§ What you need to do: Only what runs from the line with "gray rectangle: (25, 125)" to the end of the data should appear in the answer, exactly as written and without pictures.

(Entries supplied)

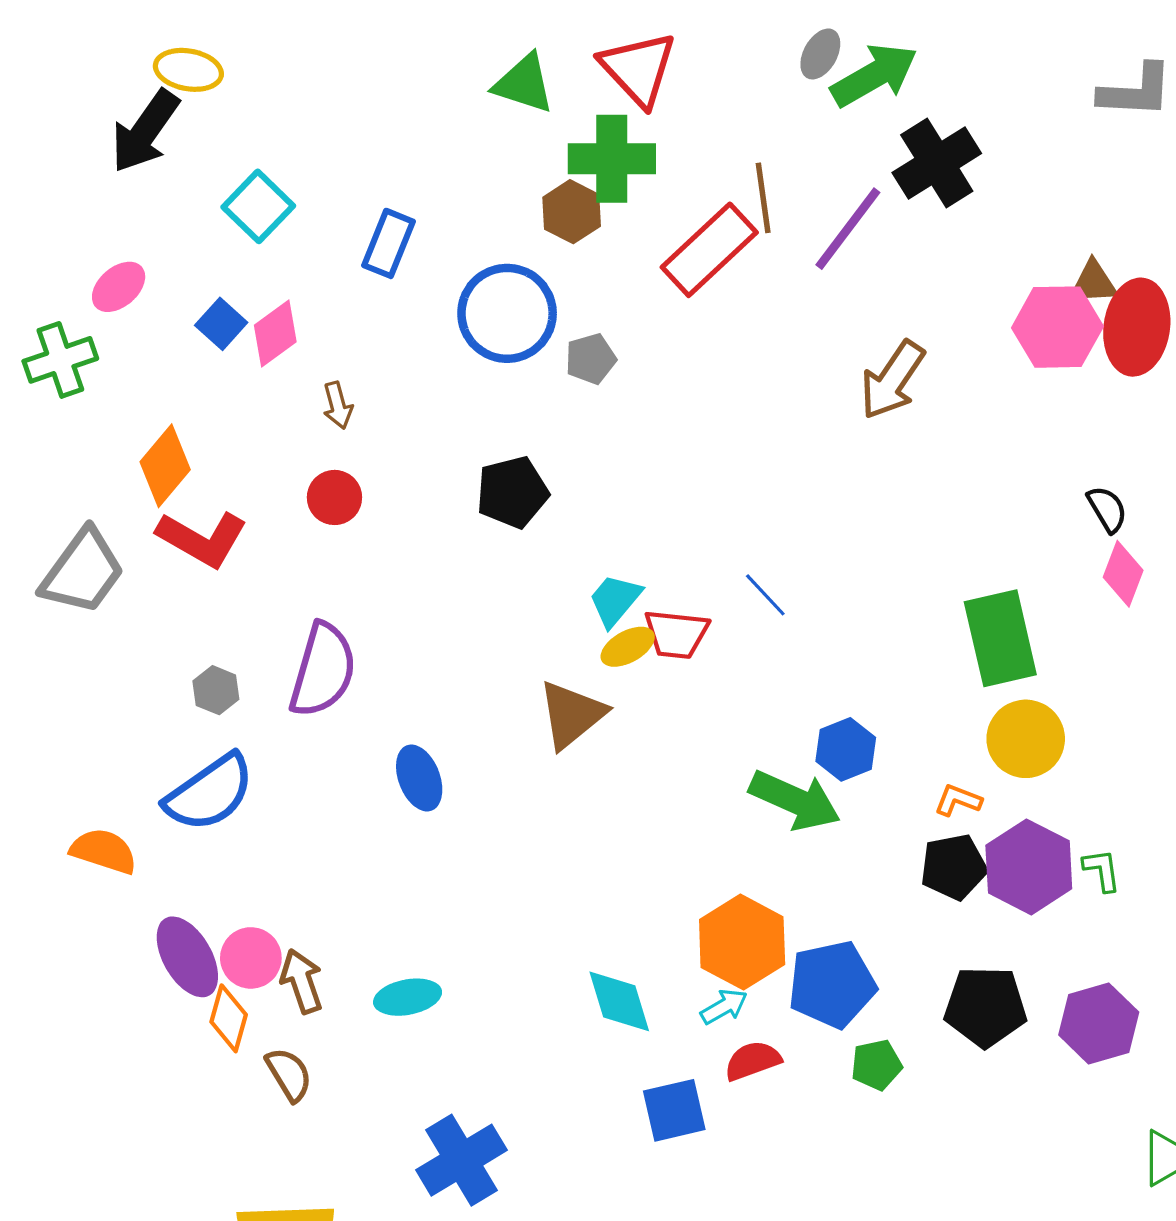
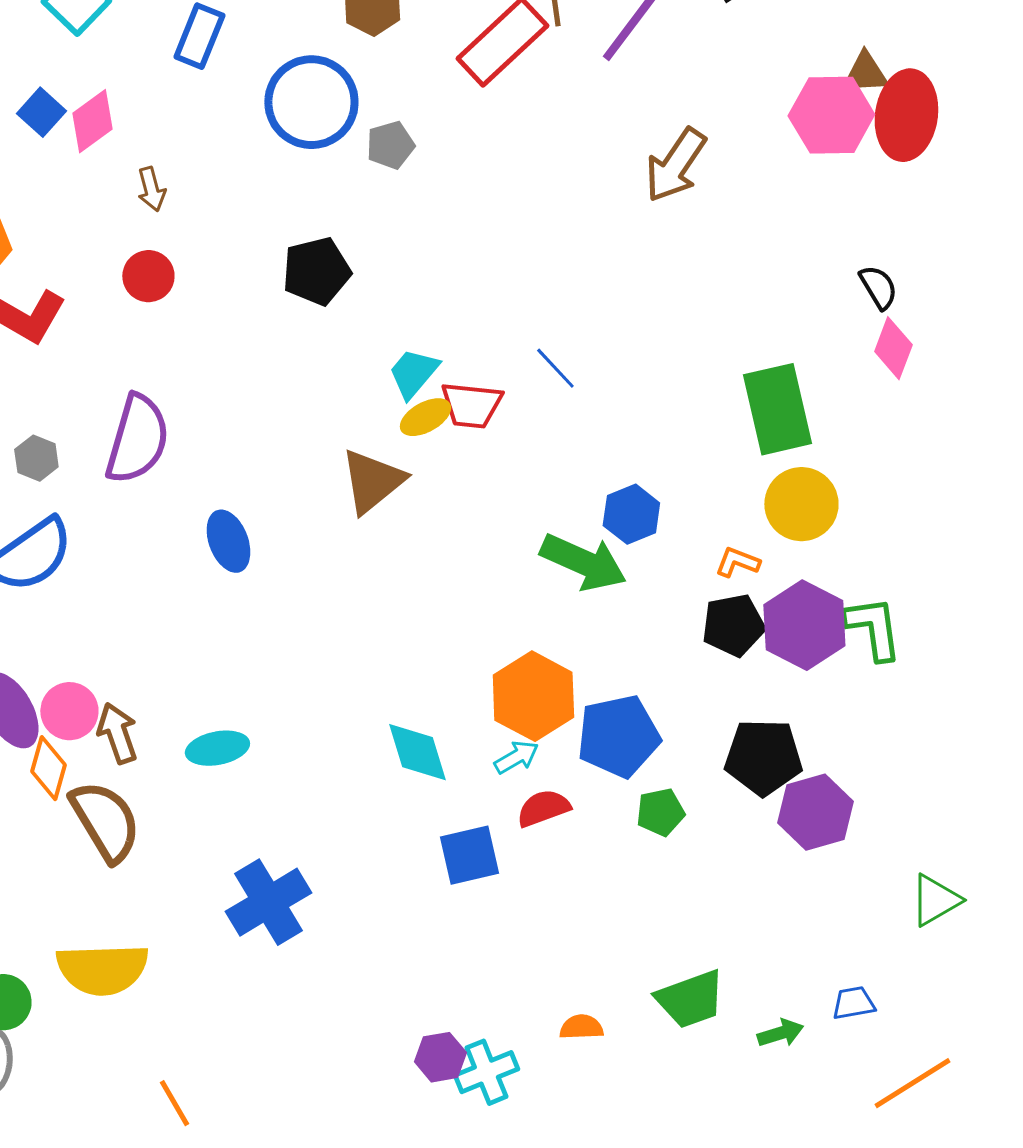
green L-shape: (1102, 870) -> (873, 628), size x1.6
purple hexagon: (1099, 1024) -> (815, 812), moved
brown semicircle: (289, 1074) -> (105, 821), size x1.6

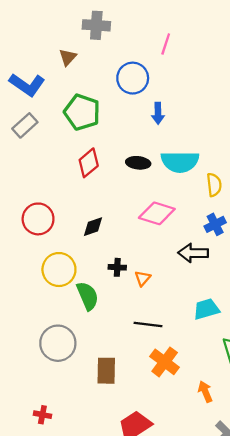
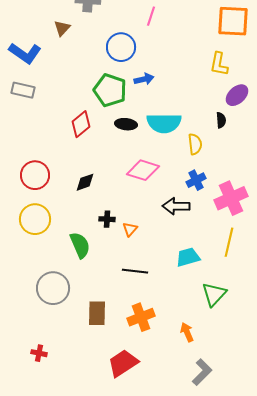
green pentagon: (82, 112) -> (110, 90), moved
blue arrow: (158, 113) -> (144, 79), turned -102
gray rectangle: (25, 125) -> (23, 90), turned 55
yellow circle: (59, 270) -> (35, 219), moved
orange cross: (165, 362) -> (141, 317), moved, turned 32

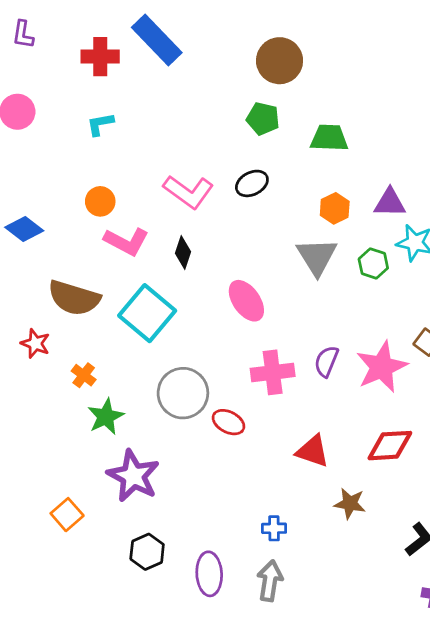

(End Entries supplied)

§ Task output:
gray rectangle: (25, 125) -> (23, 90), turned 55
yellow circle: (59, 270) -> (35, 219), moved
orange cross: (165, 362) -> (141, 317), moved, turned 32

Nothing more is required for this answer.